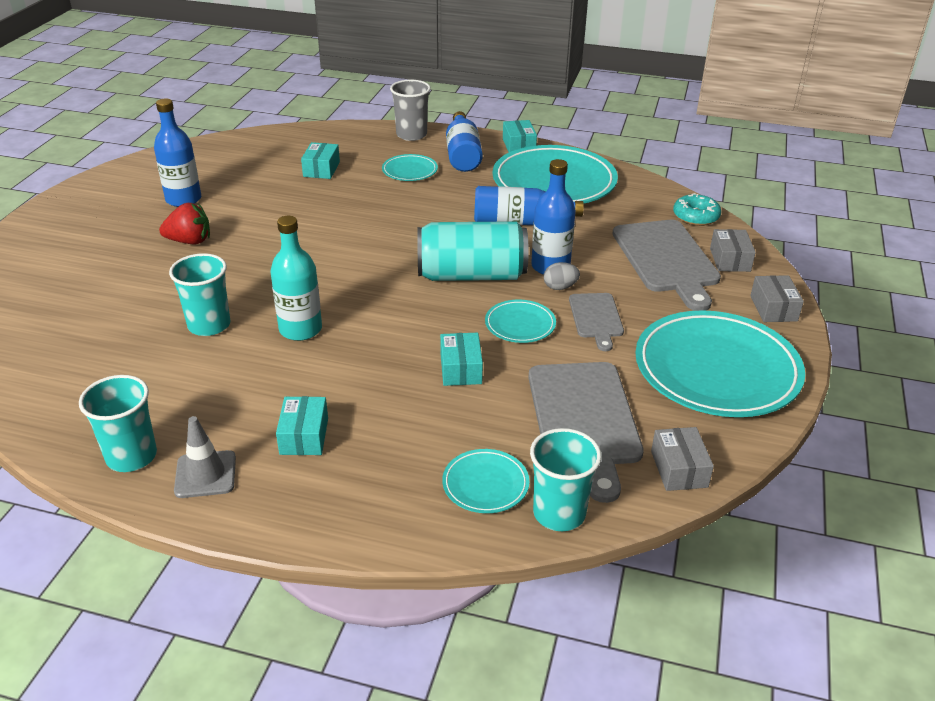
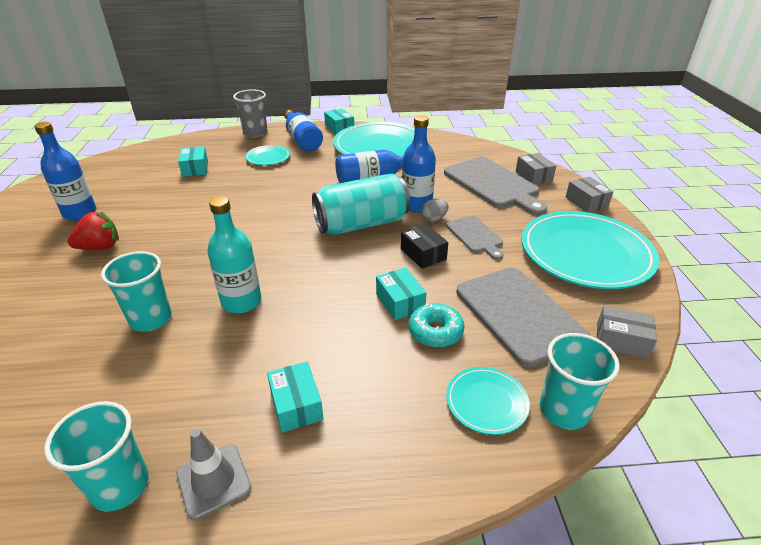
camera: 20 degrees left, 0 degrees up
(520, 325) = (423, 254): turquoise plate -> black box
(679, 469) = (621, 340): grey box -> grey box turned 45 degrees counterclockwise
(695, 216) = (490, 153): turquoise donut -> turquoise donut (435, 331)

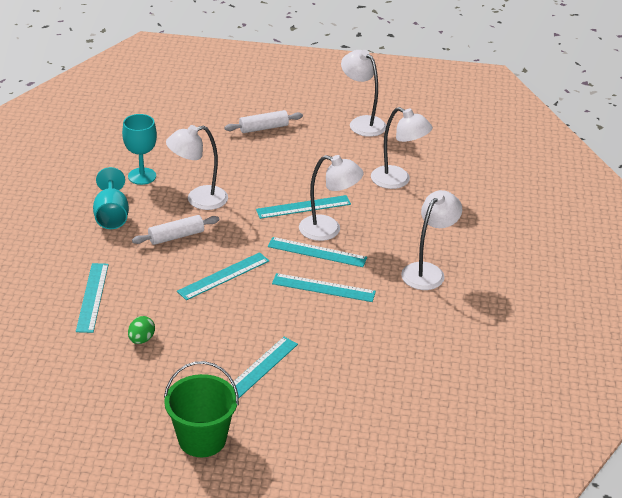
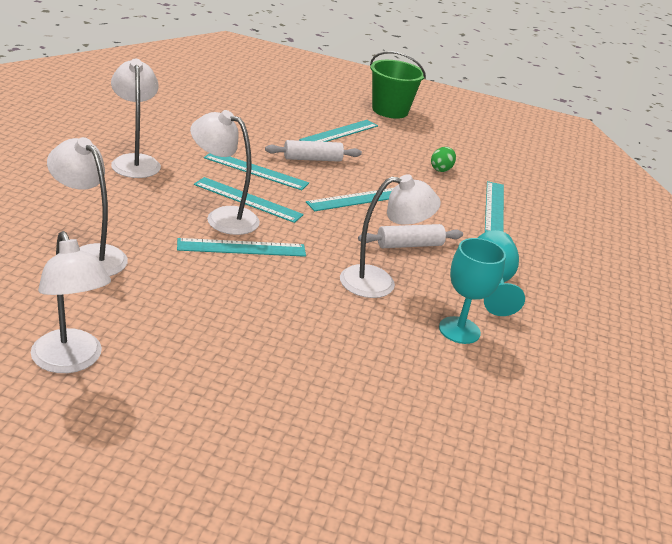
camera: 175 degrees left, 5 degrees down
(263, 128) = (254, 382): white rolling pin -> white rolling pin (312, 159)
(428, 271) = (135, 161): white lamp -> white lamp turned 120 degrees clockwise

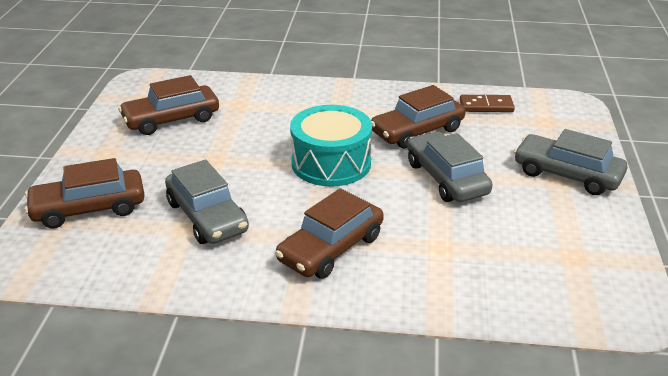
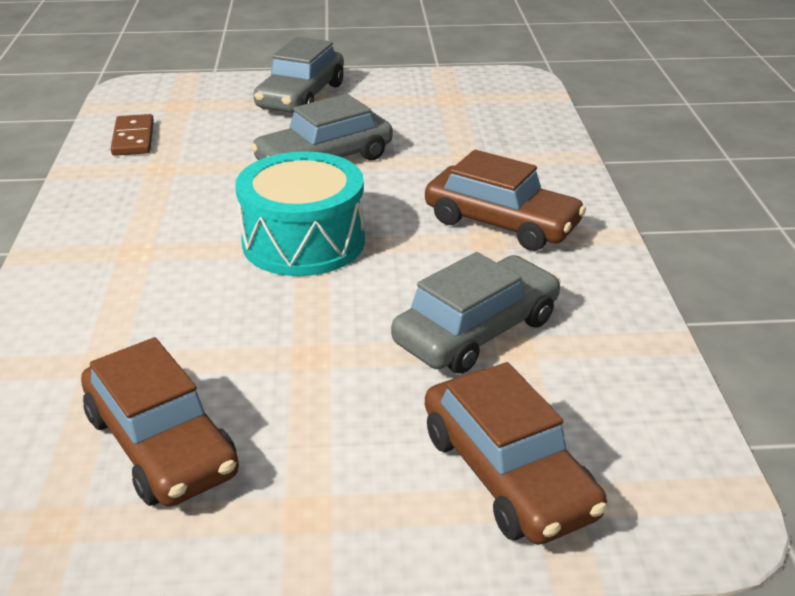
camera: 100 degrees left, 0 degrees up
(417, 131) = (205, 183): brown car -> none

YOUR OBJECTIVE
From the line containing "camera: 175 degrees left, 5 degrees down" to the last line of the entries, output every line exactly as written, but leave out the pictures.

RESPONSE AREA
camera: 175 degrees left, 5 degrees down
(263, 128) = (254, 382): white rolling pin -> white rolling pin (312, 159)
(428, 271) = (135, 161): white lamp -> white lamp turned 120 degrees clockwise

camera: 100 degrees left, 0 degrees up
(417, 131) = (205, 183): brown car -> none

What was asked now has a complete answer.